/---

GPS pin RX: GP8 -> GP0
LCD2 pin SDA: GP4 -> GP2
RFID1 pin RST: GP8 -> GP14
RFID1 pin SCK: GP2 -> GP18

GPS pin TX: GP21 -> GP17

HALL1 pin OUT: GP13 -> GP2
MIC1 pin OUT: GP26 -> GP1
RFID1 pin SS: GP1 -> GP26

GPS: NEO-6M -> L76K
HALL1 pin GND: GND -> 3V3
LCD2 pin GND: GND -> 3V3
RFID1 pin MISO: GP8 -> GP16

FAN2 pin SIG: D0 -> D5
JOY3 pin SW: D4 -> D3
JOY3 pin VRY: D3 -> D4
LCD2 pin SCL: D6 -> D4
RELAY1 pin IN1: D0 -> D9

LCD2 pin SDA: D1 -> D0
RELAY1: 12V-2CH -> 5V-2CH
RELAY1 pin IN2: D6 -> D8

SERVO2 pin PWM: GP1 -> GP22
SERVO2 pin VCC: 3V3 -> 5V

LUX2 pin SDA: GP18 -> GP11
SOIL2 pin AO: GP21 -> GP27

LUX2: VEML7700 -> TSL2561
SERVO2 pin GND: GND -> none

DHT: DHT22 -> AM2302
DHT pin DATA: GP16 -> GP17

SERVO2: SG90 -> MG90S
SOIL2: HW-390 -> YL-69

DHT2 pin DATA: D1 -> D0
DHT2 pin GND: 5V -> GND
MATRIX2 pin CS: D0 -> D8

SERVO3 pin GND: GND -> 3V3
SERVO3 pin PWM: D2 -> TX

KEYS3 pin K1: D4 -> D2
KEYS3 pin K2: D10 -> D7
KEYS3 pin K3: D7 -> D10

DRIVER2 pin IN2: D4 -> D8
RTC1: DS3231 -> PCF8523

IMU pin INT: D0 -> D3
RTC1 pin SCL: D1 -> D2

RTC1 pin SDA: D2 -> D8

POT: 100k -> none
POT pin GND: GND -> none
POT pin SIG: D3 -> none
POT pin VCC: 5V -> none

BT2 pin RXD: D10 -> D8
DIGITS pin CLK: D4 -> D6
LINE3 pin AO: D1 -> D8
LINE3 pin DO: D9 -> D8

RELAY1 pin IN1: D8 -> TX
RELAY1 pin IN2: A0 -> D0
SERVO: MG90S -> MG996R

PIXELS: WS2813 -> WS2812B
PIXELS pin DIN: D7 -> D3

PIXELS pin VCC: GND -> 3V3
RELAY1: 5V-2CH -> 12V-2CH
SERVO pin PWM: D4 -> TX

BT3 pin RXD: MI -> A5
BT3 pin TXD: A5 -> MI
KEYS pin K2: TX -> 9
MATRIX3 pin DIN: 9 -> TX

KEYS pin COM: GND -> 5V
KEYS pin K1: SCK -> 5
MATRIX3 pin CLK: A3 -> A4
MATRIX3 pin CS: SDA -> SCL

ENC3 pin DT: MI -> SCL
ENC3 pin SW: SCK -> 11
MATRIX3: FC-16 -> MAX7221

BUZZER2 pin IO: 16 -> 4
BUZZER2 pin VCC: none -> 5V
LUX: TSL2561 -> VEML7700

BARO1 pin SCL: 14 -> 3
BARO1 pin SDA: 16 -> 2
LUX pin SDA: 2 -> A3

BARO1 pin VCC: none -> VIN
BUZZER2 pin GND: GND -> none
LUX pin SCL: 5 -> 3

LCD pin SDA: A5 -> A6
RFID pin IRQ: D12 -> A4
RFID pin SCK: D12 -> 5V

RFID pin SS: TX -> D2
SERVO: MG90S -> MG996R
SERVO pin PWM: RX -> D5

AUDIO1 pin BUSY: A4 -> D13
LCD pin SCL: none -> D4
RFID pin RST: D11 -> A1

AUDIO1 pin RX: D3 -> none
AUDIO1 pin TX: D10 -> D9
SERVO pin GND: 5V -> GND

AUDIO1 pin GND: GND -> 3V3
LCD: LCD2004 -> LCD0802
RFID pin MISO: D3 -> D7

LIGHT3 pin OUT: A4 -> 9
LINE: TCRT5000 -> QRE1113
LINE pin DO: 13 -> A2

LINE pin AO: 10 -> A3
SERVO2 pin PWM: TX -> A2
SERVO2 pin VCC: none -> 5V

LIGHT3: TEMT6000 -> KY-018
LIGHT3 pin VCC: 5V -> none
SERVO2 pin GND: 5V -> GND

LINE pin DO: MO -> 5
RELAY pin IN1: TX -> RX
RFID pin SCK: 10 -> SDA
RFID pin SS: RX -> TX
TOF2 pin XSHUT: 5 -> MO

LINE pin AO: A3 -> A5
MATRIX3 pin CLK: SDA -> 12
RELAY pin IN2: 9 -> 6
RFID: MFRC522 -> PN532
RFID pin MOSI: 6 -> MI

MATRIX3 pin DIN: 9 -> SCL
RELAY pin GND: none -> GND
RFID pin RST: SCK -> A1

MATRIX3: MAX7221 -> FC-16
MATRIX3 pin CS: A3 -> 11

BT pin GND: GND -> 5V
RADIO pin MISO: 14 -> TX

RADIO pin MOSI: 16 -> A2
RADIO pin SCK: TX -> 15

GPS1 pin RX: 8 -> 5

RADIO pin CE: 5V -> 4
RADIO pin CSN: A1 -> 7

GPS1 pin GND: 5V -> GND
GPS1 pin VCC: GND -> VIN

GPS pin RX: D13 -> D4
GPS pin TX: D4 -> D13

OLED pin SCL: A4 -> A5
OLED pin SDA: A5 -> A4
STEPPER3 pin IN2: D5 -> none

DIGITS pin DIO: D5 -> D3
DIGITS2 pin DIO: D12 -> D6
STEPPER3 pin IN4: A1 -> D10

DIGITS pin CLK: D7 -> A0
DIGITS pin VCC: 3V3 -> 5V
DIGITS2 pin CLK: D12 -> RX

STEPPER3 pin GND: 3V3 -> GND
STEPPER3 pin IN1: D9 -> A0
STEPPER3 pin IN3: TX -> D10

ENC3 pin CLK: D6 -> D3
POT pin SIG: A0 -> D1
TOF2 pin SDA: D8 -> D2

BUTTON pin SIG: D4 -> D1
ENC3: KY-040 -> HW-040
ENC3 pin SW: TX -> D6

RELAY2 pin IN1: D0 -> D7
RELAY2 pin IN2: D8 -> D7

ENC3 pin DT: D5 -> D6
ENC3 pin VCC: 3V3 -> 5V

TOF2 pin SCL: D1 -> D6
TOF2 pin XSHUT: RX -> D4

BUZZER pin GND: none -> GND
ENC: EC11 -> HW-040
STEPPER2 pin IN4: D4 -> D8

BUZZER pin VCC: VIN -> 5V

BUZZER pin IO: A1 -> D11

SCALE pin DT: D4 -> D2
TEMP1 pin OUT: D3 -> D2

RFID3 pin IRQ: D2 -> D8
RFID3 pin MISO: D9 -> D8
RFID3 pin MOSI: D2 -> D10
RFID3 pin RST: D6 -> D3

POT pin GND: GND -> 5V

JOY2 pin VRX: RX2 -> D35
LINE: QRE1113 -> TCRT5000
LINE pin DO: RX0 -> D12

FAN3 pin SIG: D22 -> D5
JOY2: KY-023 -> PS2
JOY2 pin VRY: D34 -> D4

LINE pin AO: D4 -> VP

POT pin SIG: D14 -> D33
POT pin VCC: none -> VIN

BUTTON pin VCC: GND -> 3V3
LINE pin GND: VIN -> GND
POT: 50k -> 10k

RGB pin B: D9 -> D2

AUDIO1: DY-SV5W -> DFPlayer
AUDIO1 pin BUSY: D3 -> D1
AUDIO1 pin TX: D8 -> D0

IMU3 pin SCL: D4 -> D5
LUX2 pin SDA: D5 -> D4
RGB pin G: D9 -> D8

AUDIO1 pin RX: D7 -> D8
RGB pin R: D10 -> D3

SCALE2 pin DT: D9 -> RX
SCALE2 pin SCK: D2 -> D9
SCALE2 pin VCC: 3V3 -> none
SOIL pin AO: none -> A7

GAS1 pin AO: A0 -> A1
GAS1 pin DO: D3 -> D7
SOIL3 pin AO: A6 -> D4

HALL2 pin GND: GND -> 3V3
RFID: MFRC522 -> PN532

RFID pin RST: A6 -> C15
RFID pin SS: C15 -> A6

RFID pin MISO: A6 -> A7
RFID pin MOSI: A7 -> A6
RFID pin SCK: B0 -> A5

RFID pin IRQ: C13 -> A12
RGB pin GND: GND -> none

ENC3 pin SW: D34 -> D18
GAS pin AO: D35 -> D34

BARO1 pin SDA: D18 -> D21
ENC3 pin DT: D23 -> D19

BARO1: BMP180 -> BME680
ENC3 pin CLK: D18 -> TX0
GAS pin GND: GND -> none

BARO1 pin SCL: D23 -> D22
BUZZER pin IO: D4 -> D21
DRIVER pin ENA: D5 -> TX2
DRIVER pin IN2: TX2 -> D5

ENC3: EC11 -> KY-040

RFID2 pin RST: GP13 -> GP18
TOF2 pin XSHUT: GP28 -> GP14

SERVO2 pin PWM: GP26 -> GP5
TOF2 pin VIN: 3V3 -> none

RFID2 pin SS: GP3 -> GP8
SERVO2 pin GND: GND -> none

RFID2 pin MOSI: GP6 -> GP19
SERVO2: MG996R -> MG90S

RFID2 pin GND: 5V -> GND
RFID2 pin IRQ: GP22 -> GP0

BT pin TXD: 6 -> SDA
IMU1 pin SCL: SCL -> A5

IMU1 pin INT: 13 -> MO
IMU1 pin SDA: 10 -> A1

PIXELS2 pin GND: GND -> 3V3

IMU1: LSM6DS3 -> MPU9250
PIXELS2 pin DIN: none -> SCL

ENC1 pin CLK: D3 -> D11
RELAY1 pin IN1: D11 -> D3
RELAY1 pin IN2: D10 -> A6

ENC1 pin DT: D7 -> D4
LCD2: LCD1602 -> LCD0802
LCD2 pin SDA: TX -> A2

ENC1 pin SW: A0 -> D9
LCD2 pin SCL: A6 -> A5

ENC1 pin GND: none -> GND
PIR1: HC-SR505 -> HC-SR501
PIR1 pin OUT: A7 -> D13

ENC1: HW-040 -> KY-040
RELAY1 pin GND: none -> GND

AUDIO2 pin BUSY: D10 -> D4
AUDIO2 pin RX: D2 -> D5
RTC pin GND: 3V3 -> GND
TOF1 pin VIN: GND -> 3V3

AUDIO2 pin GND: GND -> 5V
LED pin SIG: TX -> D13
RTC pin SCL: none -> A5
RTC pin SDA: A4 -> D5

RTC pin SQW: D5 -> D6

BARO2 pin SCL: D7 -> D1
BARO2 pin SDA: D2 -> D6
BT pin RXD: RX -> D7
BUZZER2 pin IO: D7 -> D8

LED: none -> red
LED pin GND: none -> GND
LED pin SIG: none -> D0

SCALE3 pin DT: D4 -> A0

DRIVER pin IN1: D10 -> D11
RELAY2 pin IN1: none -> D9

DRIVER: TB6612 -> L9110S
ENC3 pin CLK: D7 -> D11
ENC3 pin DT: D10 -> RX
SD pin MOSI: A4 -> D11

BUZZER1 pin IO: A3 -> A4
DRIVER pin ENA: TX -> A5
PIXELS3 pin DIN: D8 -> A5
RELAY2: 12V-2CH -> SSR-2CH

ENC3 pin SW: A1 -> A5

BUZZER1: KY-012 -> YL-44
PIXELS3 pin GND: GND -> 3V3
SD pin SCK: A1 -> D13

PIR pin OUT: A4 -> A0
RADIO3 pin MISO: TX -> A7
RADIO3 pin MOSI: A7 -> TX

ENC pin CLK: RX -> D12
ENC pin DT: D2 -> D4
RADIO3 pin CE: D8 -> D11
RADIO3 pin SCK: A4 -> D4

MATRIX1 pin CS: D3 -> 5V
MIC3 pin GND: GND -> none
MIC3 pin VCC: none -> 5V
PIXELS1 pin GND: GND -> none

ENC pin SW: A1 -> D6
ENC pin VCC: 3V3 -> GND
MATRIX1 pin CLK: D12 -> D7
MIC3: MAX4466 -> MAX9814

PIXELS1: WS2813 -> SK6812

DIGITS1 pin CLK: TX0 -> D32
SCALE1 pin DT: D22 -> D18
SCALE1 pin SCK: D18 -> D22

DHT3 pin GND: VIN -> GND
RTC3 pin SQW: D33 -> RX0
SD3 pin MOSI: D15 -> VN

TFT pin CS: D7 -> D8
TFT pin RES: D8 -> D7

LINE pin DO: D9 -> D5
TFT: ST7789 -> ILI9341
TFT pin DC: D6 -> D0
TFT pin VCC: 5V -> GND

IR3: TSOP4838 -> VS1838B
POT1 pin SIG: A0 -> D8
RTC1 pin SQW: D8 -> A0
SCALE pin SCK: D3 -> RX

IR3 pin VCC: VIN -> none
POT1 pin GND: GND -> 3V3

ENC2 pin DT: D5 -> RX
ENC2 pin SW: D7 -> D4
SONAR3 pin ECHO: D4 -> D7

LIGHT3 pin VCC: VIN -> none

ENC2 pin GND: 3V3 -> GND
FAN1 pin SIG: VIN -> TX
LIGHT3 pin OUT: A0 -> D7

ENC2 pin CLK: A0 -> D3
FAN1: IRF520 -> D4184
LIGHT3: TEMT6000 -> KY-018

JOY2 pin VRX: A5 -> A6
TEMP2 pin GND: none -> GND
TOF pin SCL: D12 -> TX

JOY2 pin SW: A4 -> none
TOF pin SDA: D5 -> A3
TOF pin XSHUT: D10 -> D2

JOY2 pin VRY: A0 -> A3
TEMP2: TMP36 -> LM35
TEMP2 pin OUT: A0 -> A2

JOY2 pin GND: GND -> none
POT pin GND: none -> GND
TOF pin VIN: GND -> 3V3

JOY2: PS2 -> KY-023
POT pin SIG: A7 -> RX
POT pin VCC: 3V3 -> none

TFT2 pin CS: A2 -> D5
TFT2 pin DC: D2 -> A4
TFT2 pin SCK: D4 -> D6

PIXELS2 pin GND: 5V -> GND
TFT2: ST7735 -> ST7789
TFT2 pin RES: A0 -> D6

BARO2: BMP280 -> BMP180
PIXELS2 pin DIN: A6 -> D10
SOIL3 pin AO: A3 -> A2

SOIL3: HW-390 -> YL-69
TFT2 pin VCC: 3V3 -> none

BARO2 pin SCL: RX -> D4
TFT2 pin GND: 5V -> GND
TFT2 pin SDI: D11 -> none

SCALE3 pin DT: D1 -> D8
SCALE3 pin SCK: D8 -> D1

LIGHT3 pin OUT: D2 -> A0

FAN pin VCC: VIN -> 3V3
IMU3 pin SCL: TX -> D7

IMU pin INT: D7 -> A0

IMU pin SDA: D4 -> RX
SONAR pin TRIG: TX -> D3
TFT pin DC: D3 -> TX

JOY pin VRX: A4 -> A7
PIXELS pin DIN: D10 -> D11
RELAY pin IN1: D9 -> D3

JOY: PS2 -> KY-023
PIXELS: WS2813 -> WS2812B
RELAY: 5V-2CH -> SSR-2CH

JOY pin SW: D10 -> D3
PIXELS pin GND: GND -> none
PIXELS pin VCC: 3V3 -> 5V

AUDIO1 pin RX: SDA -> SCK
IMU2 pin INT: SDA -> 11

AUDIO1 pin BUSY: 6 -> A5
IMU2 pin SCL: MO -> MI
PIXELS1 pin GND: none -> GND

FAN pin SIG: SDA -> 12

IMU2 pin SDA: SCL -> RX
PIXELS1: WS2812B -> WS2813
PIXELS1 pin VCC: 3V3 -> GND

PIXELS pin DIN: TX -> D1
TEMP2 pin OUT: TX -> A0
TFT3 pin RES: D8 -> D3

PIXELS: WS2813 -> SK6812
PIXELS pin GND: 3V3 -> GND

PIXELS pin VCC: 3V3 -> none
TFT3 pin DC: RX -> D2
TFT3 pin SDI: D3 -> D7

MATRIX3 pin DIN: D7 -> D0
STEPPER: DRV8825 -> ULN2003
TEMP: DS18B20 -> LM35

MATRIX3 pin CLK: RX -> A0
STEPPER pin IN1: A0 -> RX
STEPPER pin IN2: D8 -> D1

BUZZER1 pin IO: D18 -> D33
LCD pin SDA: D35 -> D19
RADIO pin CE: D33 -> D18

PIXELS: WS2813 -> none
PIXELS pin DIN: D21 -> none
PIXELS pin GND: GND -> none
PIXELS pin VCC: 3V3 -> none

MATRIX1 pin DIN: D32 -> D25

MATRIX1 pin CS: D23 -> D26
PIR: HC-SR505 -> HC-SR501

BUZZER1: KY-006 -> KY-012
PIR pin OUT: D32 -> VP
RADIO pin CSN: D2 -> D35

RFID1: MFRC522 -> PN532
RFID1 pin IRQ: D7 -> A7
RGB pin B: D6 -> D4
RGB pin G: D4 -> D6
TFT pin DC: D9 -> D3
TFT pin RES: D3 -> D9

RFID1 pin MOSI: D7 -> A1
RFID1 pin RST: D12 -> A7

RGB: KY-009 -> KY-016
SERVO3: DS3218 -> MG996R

\---

**What the task requires**
Would you please write out, exactly and with no other lines, the stretch of the listing above from the line containing "IMU2 pin SDA: SCL -> RX" through the line containing "MATRIX3 pin DIN: D7 -> D0"?

**Your solution**
IMU2 pin SDA: SCL -> RX
PIXELS1: WS2812B -> WS2813
PIXELS1 pin VCC: 3V3 -> GND

PIXELS pin DIN: TX -> D1
TEMP2 pin OUT: TX -> A0
TFT3 pin RES: D8 -> D3

PIXELS: WS2813 -> SK6812
PIXELS pin GND: 3V3 -> GND

PIXELS pin VCC: 3V3 -> none
TFT3 pin DC: RX -> D2
TFT3 pin SDI: D3 -> D7

MATRIX3 pin DIN: D7 -> D0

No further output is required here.